Short exercise
Count the lines of the data below that contain the string "tuplet", treating uppercase and lowercase letters as different. Give only the number.

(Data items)

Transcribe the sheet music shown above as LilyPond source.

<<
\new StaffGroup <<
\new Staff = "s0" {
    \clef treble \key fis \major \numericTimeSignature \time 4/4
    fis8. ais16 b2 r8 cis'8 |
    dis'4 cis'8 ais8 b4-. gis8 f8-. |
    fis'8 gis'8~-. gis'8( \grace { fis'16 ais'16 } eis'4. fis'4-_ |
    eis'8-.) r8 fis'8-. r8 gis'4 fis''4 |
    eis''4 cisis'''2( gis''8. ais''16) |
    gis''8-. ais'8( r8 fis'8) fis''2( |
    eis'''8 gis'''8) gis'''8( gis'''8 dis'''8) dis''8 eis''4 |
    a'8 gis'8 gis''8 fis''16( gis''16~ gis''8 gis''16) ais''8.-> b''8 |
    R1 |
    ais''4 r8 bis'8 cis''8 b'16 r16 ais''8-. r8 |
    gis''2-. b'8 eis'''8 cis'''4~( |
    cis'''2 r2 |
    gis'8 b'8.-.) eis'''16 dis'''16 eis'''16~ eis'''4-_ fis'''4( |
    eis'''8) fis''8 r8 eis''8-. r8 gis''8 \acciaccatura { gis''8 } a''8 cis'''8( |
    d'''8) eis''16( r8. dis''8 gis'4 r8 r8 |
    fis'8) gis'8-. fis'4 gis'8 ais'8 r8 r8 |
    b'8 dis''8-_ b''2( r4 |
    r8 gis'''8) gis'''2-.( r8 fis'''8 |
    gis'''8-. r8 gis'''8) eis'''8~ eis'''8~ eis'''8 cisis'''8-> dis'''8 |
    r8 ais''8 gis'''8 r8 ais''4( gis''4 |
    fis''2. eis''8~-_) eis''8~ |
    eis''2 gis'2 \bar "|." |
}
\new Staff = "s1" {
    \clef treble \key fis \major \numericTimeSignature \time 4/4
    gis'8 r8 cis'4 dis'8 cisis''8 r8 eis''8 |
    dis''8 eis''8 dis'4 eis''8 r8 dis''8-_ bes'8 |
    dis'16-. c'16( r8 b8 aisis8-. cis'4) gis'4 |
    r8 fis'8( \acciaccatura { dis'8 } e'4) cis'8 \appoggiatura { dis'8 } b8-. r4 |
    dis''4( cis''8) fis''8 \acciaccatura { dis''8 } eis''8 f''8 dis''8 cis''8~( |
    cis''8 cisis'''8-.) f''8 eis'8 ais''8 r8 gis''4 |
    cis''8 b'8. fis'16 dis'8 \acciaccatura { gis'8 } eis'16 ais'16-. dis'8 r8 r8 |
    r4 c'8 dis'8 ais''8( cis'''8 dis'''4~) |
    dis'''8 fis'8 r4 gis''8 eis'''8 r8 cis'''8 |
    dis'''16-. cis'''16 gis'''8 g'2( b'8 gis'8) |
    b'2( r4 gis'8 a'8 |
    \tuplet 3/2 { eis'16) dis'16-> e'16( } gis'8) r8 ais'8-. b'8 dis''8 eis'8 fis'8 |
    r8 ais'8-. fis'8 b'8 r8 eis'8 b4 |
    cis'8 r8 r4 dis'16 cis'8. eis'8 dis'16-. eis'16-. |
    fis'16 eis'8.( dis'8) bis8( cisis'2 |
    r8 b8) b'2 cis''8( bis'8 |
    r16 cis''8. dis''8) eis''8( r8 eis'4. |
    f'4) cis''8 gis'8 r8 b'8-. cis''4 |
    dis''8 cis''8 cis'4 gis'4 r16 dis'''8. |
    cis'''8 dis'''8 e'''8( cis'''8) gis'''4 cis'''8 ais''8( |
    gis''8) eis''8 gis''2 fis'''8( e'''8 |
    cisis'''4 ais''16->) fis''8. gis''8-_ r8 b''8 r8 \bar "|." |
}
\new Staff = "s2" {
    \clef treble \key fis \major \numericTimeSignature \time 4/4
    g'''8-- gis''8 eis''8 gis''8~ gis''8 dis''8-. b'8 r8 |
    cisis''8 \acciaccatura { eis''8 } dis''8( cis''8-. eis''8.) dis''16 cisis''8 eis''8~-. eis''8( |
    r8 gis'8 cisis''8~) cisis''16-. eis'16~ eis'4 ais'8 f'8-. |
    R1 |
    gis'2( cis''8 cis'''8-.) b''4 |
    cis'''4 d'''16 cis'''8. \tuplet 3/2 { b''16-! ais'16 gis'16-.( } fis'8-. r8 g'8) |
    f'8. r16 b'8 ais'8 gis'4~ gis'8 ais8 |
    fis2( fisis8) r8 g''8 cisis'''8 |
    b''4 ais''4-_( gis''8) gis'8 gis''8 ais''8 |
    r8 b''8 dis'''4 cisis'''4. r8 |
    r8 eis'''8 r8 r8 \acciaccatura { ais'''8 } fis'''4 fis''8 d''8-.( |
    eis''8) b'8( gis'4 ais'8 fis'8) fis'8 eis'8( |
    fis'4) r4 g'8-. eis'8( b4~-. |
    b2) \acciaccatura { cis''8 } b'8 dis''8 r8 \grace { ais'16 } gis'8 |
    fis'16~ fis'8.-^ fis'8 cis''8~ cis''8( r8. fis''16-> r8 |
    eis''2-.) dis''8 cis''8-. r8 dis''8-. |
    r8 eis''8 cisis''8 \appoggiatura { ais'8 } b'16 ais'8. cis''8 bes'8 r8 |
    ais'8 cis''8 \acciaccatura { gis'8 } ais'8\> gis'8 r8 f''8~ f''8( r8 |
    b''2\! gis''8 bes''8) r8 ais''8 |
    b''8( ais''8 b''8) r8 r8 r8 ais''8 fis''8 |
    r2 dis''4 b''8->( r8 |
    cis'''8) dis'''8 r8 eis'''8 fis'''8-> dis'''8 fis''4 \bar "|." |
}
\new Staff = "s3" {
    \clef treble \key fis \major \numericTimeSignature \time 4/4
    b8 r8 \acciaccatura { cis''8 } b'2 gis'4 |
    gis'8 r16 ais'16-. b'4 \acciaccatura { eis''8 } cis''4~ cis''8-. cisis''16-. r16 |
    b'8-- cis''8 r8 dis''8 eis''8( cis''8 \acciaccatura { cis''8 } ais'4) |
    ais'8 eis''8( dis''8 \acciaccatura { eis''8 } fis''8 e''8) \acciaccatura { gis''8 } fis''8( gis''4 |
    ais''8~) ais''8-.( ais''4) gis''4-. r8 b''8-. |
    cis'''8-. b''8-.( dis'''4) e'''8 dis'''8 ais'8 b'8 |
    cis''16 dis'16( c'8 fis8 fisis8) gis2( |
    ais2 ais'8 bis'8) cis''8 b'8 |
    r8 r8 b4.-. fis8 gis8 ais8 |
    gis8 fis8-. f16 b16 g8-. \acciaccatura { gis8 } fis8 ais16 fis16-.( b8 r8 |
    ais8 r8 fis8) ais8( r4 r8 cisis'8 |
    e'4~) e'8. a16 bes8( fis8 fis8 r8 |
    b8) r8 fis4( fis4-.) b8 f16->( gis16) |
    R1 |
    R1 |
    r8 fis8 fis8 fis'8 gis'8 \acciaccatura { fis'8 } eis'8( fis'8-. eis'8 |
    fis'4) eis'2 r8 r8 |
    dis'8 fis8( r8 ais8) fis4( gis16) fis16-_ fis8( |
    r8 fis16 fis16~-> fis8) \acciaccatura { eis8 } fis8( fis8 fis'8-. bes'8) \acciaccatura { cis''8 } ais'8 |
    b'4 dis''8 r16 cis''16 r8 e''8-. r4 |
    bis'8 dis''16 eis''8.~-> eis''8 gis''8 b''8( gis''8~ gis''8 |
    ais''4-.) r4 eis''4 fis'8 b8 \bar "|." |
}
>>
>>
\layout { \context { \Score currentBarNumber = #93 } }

Task response
2